▸ **Recorded information**:
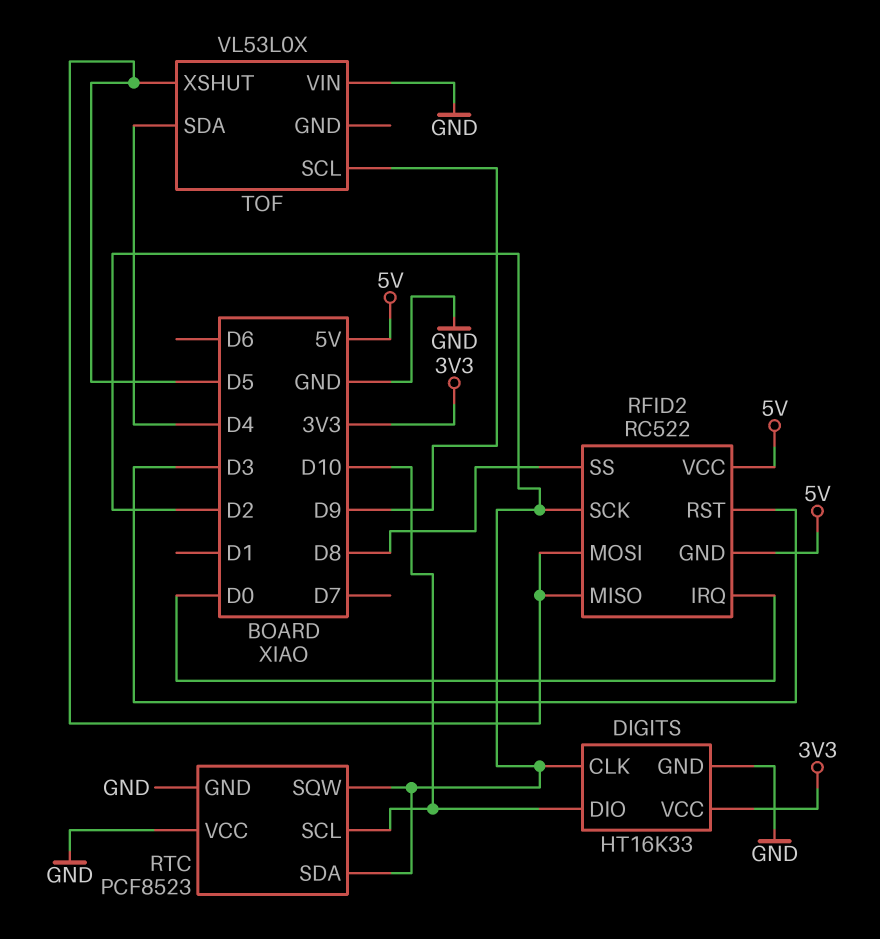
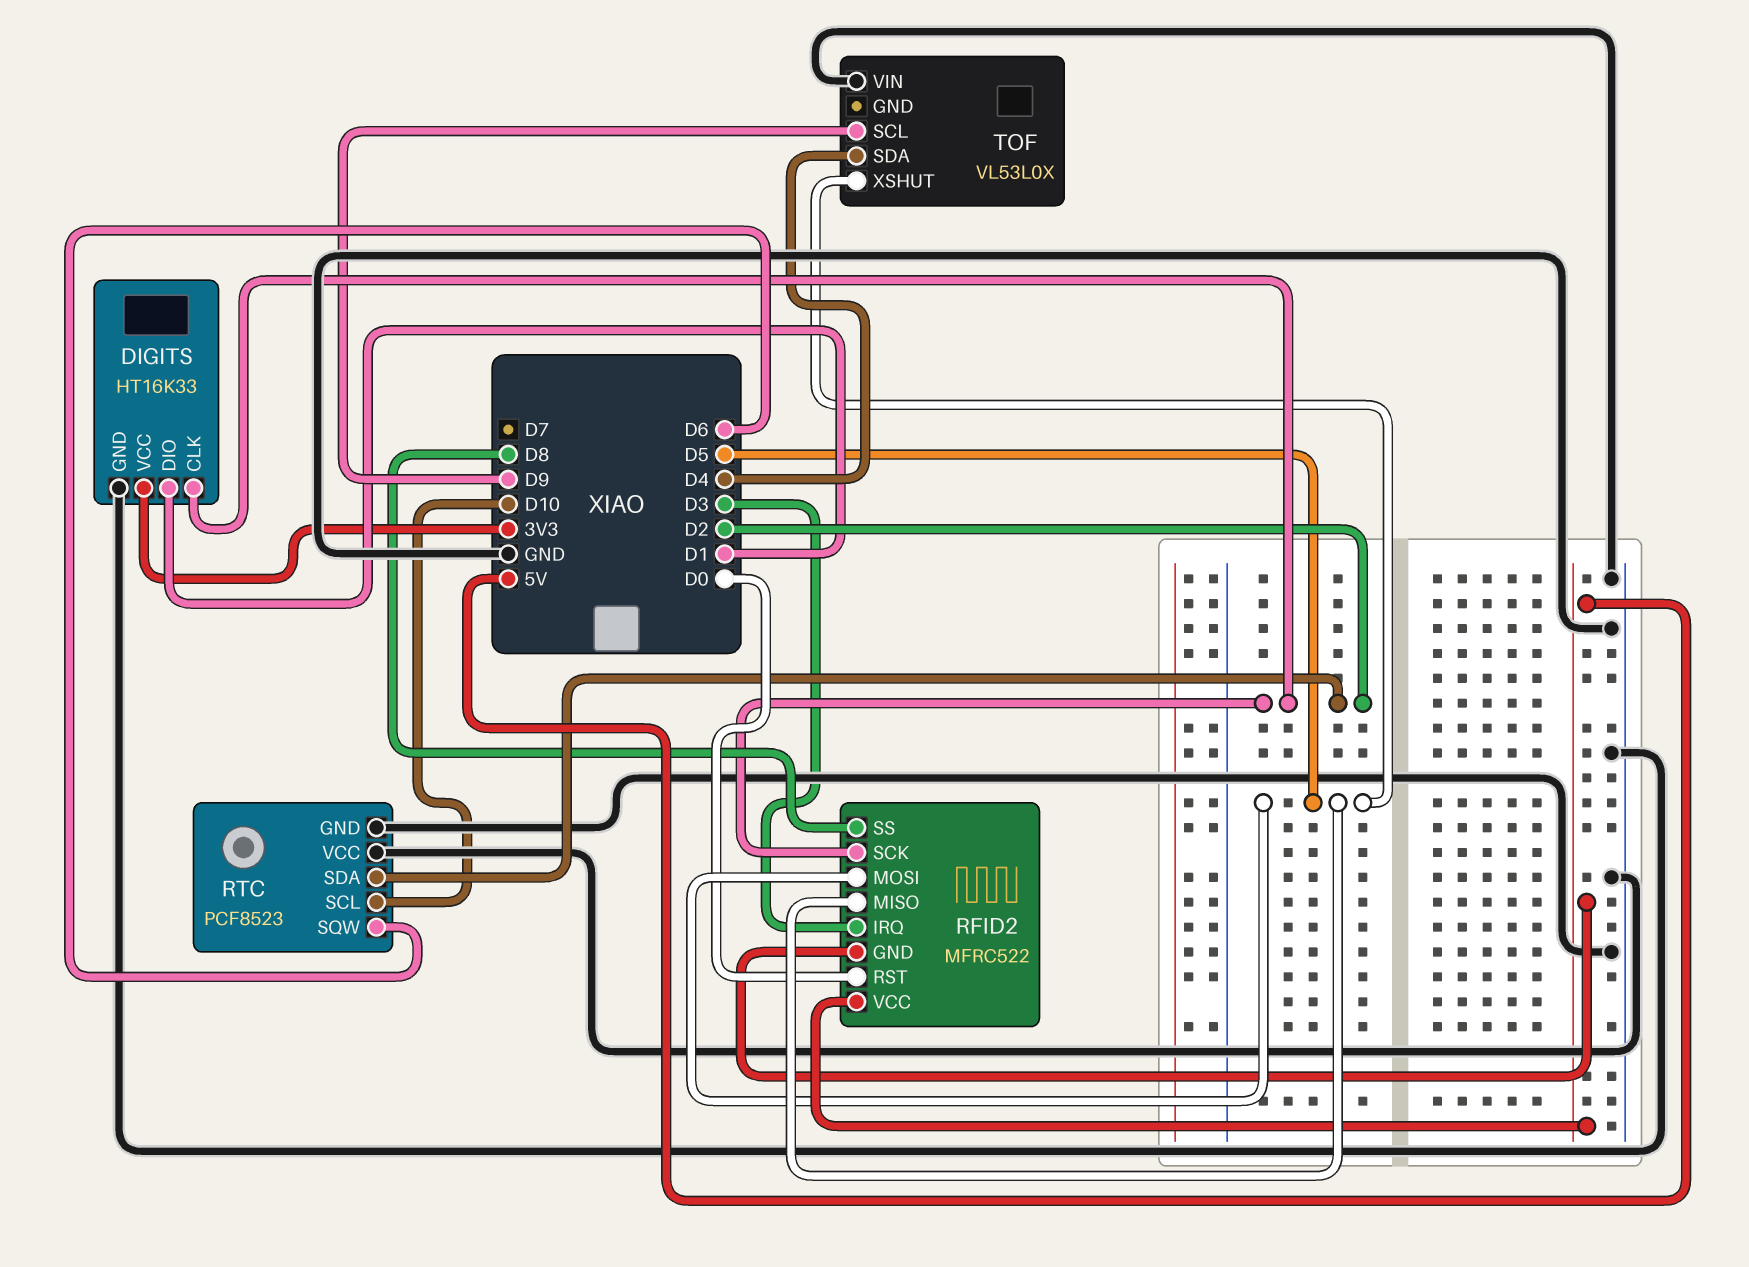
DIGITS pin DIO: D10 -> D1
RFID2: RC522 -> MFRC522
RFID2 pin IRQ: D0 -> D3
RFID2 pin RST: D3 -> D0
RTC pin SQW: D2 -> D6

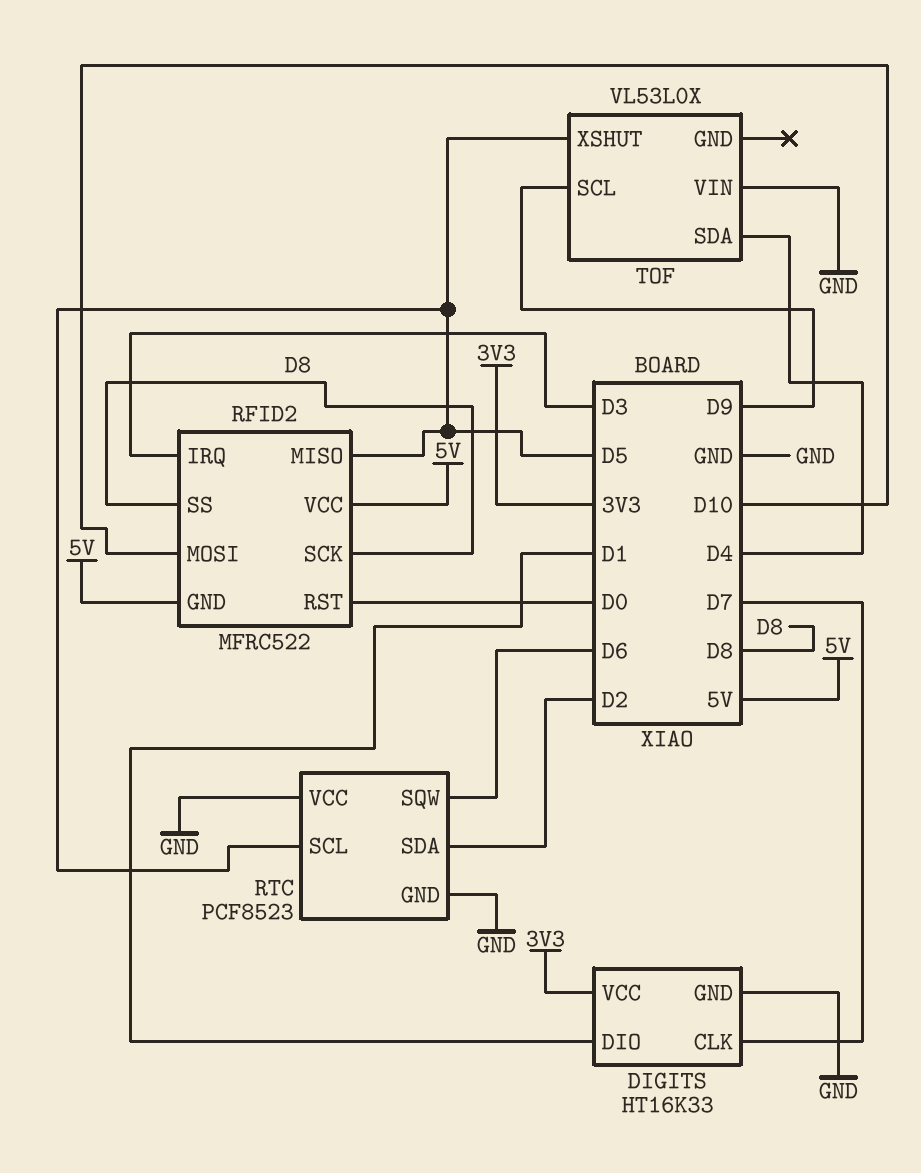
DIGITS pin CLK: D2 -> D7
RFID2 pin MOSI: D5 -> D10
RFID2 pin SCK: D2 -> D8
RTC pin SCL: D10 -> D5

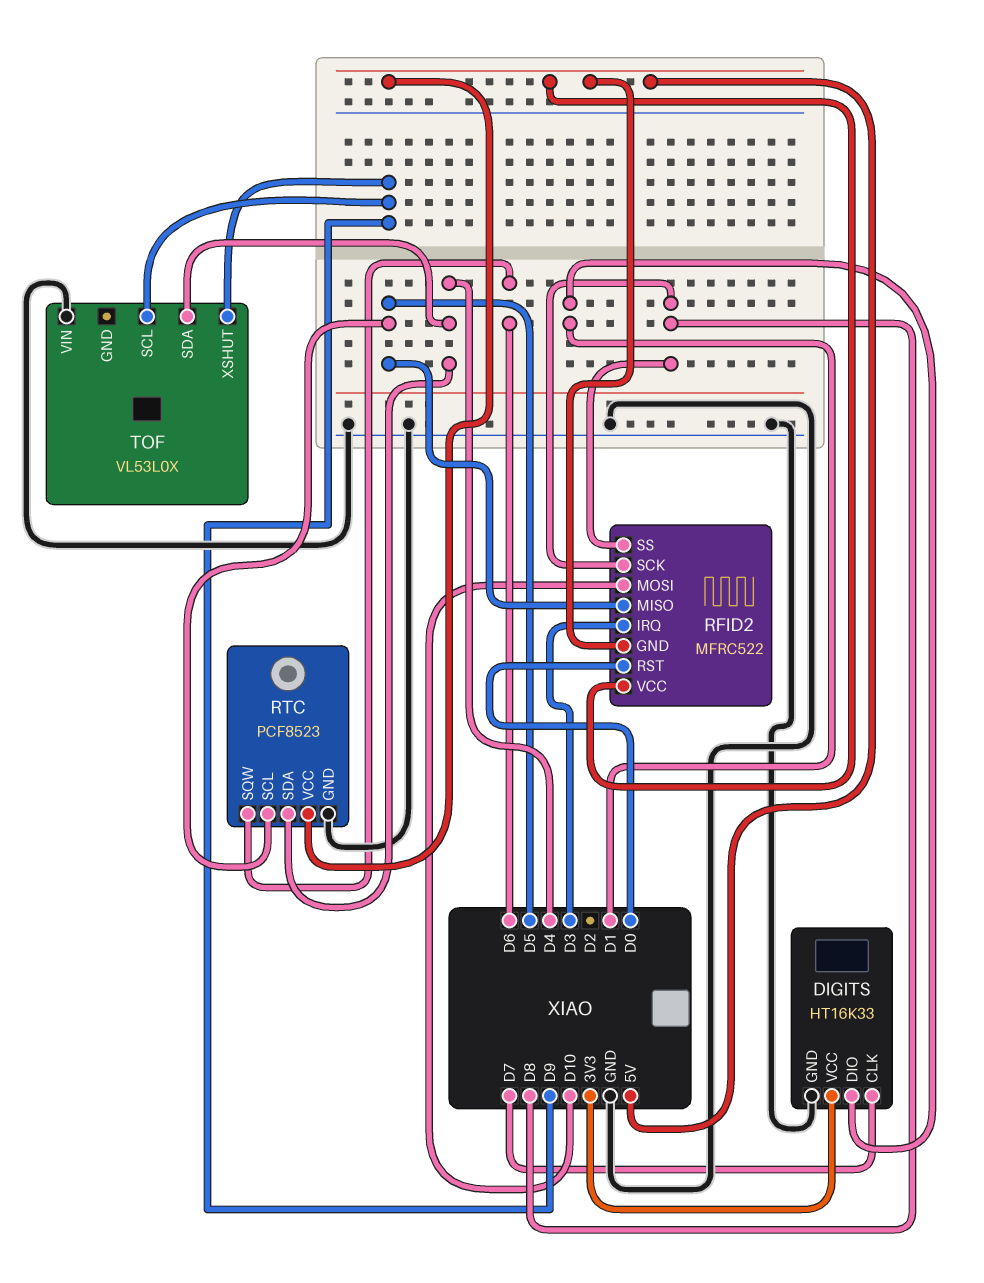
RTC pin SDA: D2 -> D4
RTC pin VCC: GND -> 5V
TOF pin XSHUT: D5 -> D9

▸ **What this task involves**:
From the first line to the last, output the records exactly without pictures.

▸ **Task solution**:
DIGITS pin DIO: D10 -> D1
RFID2: RC522 -> MFRC522
RFID2 pin IRQ: D0 -> D3
RFID2 pin RST: D3 -> D0
RTC pin SQW: D2 -> D6

DIGITS pin CLK: D2 -> D7
RFID2 pin MOSI: D5 -> D10
RFID2 pin SCK: D2 -> D8
RTC pin SCL: D10 -> D5

RTC pin SDA: D2 -> D4
RTC pin VCC: GND -> 5V
TOF pin XSHUT: D5 -> D9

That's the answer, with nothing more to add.